*** DATA SUPPLIED
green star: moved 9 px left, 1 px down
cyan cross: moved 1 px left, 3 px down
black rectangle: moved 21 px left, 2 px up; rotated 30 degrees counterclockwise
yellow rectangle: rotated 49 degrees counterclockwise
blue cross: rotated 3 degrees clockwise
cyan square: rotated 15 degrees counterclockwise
******
*** DATA SUPPLIED
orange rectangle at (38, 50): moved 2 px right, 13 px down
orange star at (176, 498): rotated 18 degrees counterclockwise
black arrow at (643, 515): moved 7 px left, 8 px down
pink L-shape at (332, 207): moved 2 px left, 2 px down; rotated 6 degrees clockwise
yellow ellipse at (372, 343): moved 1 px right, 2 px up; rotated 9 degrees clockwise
******
_EXERCISE INSTRUCTIONS_
Going through the records, say how many lines hold the string "black". Only the number should be given.

_ANSWER TO THE PROBLEM_
2